● ENTRIES SHOWN
BEGIN
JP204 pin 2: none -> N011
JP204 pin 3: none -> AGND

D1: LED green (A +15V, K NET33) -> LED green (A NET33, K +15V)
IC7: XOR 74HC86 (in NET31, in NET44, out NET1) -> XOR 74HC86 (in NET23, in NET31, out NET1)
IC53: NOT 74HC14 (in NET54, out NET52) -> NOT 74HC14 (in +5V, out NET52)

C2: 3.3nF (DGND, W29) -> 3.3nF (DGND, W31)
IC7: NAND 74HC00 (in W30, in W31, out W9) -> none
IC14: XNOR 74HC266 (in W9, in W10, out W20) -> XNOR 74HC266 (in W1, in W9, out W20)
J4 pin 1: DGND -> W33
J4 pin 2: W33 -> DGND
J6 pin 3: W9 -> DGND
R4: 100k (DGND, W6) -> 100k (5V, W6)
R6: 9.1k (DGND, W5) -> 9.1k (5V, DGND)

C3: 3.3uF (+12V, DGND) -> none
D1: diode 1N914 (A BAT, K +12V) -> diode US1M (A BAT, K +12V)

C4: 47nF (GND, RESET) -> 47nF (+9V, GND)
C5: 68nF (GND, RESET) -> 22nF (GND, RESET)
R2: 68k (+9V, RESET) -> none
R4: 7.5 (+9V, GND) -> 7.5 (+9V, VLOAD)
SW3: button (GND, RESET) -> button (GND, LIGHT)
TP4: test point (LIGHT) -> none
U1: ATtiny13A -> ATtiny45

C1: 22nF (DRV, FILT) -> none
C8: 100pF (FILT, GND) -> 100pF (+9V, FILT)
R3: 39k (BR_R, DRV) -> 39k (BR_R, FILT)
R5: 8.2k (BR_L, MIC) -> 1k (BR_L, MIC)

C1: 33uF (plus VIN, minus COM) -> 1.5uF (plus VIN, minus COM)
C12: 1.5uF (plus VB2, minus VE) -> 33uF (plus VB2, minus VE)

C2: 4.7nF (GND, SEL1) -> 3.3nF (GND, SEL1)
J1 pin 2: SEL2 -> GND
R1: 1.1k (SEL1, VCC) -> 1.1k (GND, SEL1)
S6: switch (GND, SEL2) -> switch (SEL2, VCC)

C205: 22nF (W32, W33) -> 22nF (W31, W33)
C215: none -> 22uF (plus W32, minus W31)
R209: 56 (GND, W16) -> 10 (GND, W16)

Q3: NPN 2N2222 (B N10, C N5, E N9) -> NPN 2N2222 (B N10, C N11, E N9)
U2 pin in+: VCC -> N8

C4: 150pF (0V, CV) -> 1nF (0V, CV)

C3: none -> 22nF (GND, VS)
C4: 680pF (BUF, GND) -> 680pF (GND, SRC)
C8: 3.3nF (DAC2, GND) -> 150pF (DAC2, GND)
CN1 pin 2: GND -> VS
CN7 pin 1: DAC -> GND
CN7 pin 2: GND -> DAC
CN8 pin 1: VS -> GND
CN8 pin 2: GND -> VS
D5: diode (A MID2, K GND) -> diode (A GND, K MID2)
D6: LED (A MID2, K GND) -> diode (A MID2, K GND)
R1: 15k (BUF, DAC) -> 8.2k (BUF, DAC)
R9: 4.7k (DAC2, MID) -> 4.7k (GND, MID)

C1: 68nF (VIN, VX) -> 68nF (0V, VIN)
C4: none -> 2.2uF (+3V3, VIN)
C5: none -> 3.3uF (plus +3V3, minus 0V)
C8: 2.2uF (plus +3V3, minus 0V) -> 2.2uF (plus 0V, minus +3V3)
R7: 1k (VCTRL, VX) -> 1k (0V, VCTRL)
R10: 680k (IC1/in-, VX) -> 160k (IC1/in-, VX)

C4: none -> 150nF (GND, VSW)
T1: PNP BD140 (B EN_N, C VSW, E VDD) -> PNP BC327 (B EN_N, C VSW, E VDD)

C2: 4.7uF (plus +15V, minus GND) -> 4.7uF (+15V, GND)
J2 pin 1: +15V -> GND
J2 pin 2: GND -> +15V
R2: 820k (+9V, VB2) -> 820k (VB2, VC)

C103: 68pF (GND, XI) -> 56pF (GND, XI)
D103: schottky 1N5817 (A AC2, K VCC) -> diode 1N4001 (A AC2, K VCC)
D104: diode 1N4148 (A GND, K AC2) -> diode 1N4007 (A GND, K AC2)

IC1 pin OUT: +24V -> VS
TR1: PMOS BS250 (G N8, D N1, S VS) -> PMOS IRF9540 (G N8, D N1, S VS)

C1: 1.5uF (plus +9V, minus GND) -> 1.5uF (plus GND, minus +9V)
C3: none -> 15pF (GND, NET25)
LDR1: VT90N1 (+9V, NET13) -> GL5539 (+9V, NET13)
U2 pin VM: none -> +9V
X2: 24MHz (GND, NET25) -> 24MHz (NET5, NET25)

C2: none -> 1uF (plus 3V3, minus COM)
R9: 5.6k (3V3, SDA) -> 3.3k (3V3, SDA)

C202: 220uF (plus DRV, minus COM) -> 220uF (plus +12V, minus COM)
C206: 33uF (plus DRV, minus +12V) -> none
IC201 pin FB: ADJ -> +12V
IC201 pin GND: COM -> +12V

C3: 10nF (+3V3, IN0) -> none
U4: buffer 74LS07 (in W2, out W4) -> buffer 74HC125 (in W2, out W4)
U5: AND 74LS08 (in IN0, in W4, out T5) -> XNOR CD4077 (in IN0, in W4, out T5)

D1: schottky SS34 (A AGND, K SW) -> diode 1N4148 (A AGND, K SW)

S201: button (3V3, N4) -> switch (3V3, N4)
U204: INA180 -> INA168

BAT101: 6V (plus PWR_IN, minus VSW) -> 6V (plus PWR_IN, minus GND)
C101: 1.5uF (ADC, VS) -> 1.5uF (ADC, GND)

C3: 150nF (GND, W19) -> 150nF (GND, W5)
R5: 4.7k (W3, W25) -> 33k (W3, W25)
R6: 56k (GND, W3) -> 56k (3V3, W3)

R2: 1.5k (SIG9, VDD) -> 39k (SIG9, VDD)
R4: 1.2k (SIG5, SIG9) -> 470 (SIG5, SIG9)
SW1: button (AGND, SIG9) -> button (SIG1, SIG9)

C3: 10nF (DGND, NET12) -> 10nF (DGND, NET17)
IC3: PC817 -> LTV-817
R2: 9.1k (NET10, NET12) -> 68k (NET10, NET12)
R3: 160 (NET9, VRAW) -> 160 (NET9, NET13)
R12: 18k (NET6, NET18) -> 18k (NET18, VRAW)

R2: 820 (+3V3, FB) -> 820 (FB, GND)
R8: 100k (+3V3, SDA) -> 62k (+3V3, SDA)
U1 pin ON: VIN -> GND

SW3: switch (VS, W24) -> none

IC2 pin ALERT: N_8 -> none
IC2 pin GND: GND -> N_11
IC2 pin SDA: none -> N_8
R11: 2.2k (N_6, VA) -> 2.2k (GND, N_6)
END
● EXERCISE INSTRUCTIONS
Would you show all lines of the material above that contain the word "FILT"?

● ANSWER TO THIS TASK
C1: 22nF (DRV, FILT) -> none
C8: 100pF (FILT, GND) -> 100pF (+9V, FILT)
R3: 39k (BR_R, DRV) -> 39k (BR_R, FILT)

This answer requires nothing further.